TASK INPUTS>
______

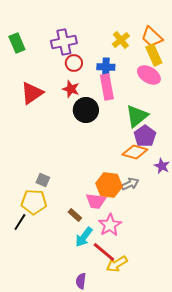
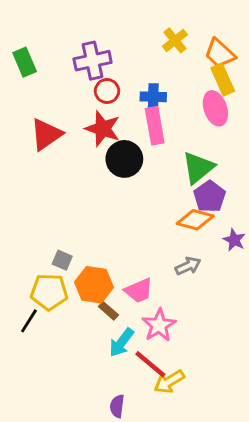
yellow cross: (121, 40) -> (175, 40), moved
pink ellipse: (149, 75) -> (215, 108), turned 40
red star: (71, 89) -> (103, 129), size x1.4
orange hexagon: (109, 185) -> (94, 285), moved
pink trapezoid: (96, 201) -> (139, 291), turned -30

______

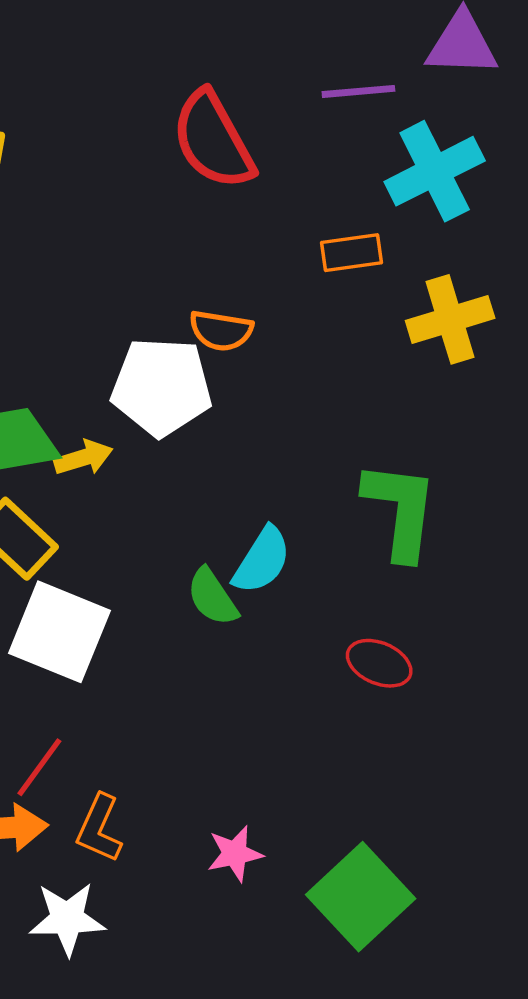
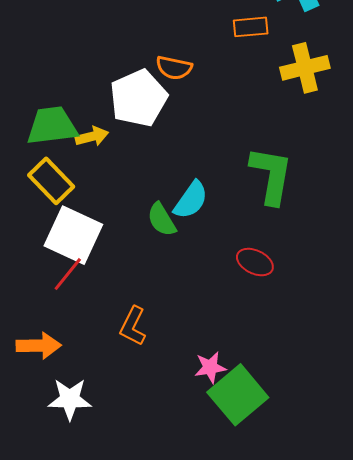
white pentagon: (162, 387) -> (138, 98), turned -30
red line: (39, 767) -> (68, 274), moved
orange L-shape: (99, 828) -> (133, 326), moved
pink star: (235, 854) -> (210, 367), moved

______

BRIEF> Above are the records; copy each line from them that includes the string "turned".

SOLUTION TO THE PROBLEM>
pink ellipse: (149, 75) -> (215, 108), turned 40
pink trapezoid: (96, 201) -> (139, 291), turned -30
white pentagon: (162, 387) -> (138, 98), turned -30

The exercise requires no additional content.